About this task: From the line containing "PIXELS pin DIN: D10 -> D3" through the end of the entries, please repeat every line exactly and nothing more; the pictures do not belong in the copy.

Detected change data:
· · ·
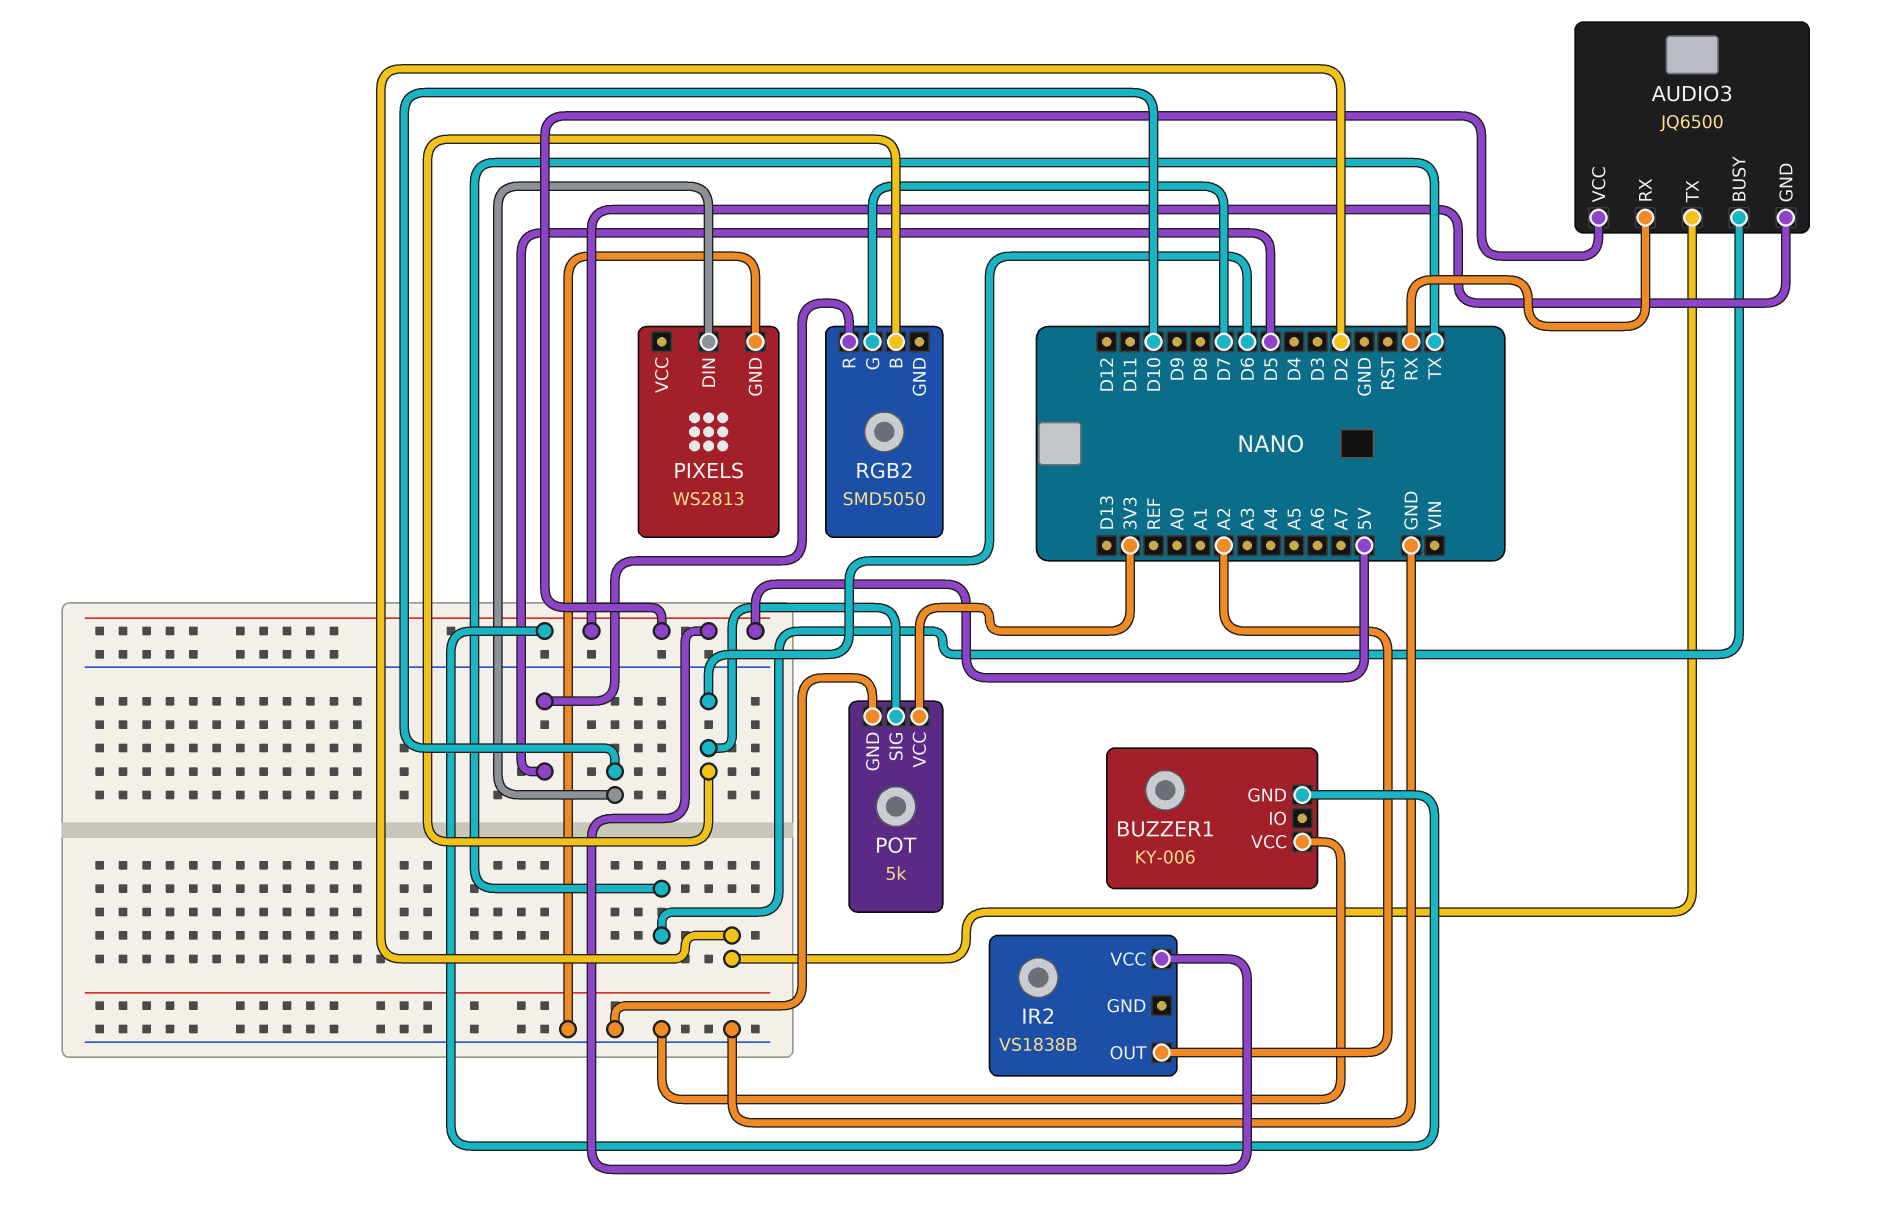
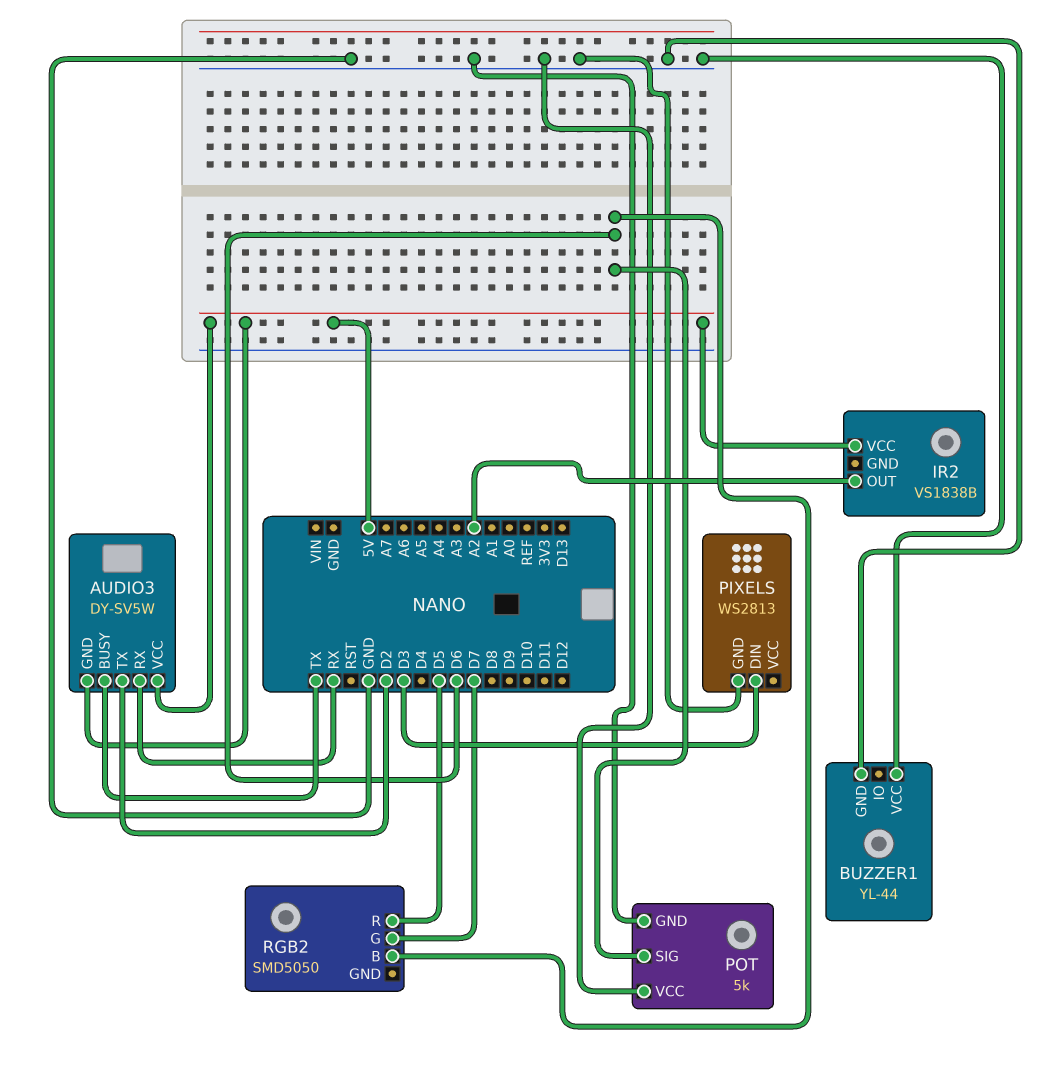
AUDIO3: JQ6500 -> DY-SV5W
BUZZER1: KY-006 -> YL-44
BUZZER1 pin GND: 5V -> GND
PIXELS pin DIN: D10 -> D3
POT pin VCC: 3V3 -> GND

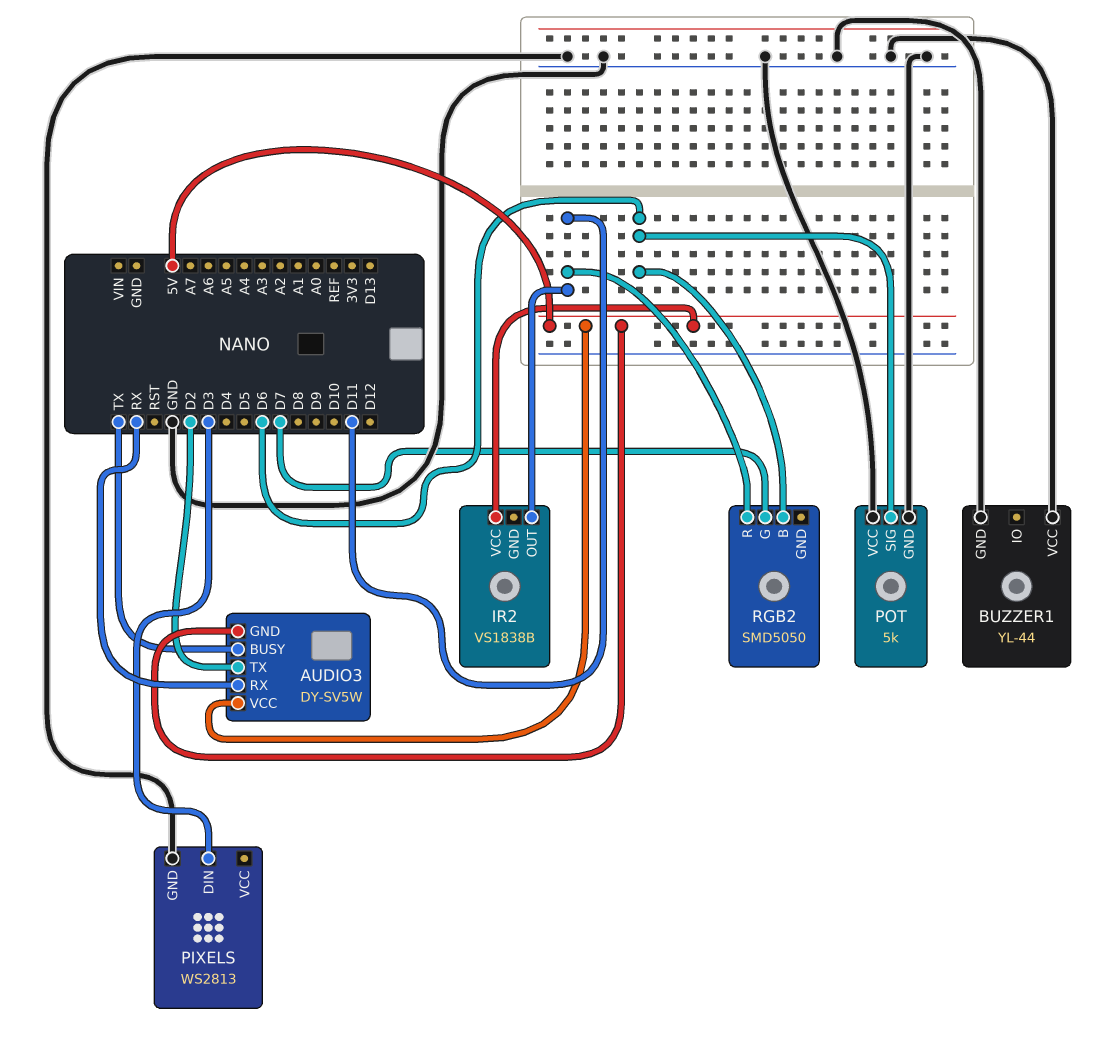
IR2 pin OUT: A2 -> D11
RGB2 pin R: D5 -> D11

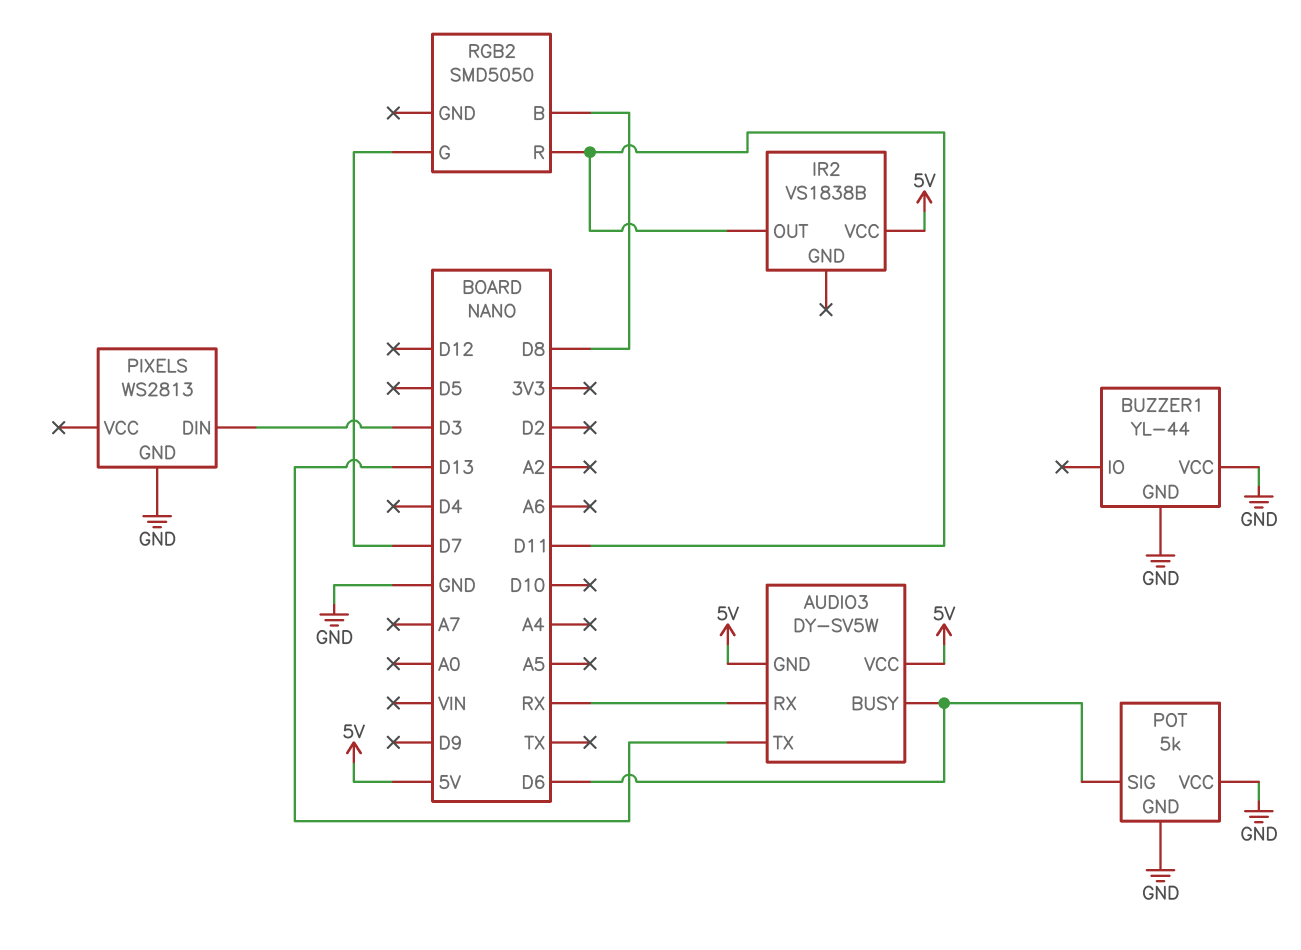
AUDIO3 pin BUSY: TX -> D6
AUDIO3 pin TX: D2 -> D13
RGB2 pin B: D6 -> D8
· · ·
Solution for this exercise:
PIXELS pin DIN: D10 -> D3
POT pin VCC: 3V3 -> GND

IR2 pin OUT: A2 -> D11
RGB2 pin R: D5 -> D11

AUDIO3 pin BUSY: TX -> D6
AUDIO3 pin TX: D2 -> D13
RGB2 pin B: D6 -> D8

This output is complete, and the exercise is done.